Exercise description - Write out exactly the lines of the entries below from the one holding "C3: 33nF (GND, VA) -> 33nF (FWD, GND)" to the one holding "U1: MX1508 -> L9110S", inclusive, and leave out all other lines.

(Data extracted from a collection)

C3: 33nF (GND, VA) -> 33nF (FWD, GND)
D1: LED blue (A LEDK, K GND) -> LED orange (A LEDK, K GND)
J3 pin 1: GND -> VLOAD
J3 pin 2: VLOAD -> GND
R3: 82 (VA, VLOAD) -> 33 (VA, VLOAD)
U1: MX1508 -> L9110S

...

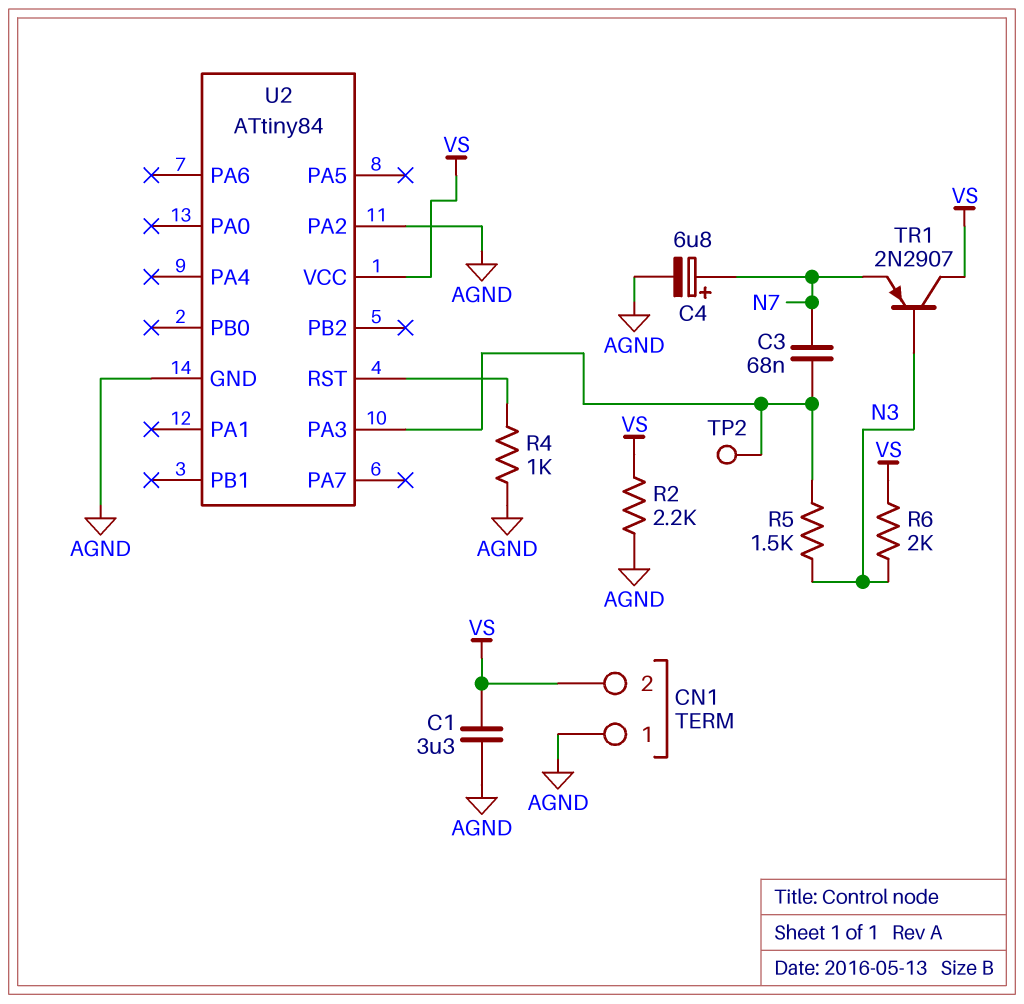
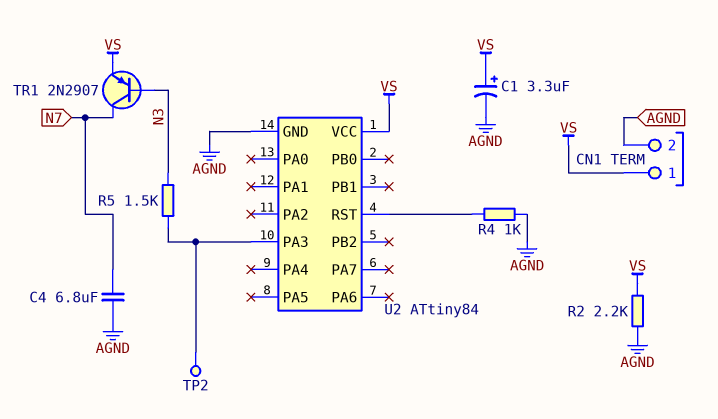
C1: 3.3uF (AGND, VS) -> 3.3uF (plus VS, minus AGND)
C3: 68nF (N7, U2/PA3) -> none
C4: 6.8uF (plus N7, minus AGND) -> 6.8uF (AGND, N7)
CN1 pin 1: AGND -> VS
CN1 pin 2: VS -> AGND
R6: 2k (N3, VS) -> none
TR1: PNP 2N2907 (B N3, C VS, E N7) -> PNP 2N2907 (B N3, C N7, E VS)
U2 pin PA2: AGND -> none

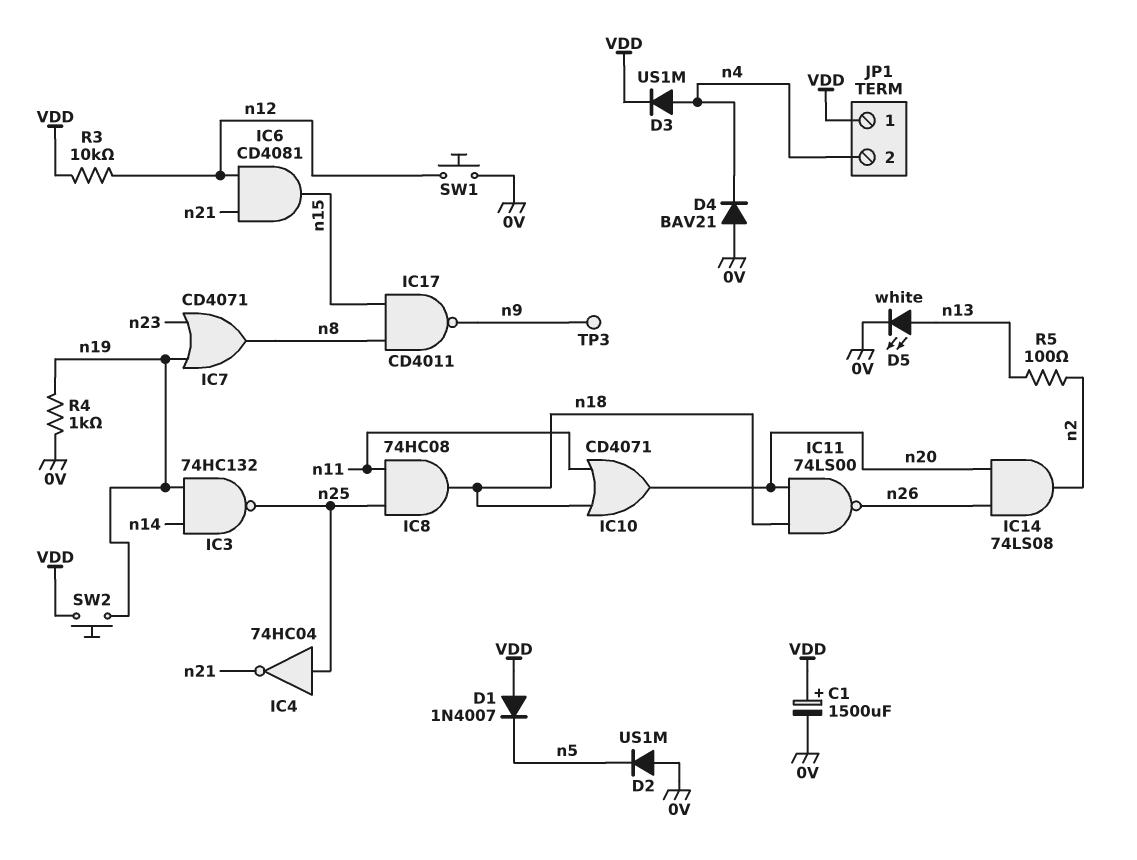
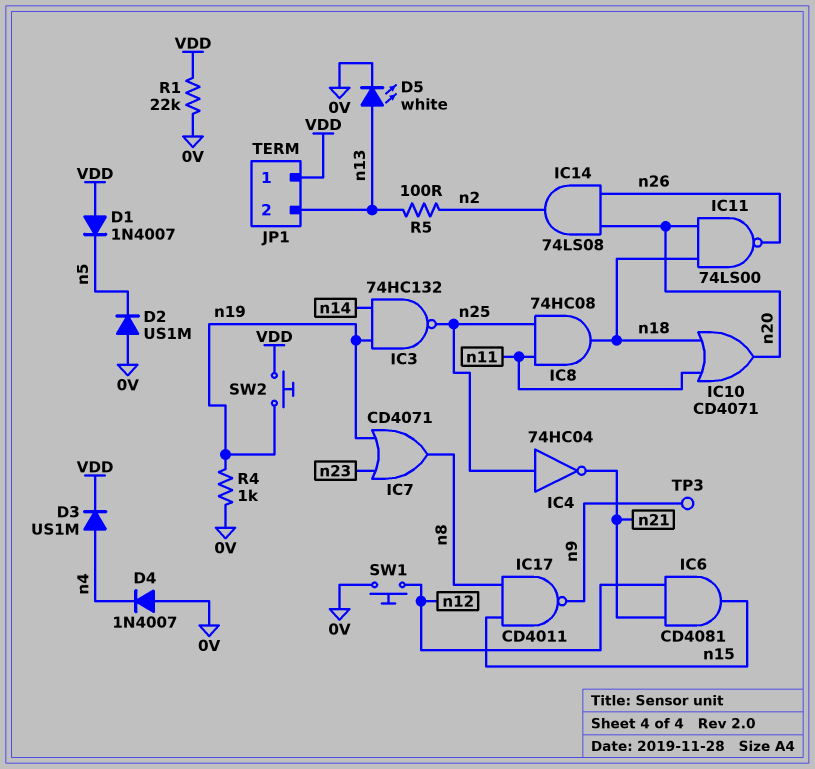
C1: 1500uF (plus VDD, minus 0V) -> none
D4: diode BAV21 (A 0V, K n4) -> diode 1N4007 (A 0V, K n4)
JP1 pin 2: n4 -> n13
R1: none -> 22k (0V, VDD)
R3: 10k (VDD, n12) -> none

Response area -
C3: 33nF (GND, VA) -> 33nF (FWD, GND)
D1: LED blue (A LEDK, K GND) -> LED orange (A LEDK, K GND)
J3 pin 1: GND -> VLOAD
J3 pin 2: VLOAD -> GND
R3: 82 (VA, VLOAD) -> 33 (VA, VLOAD)
U1: MX1508 -> L9110S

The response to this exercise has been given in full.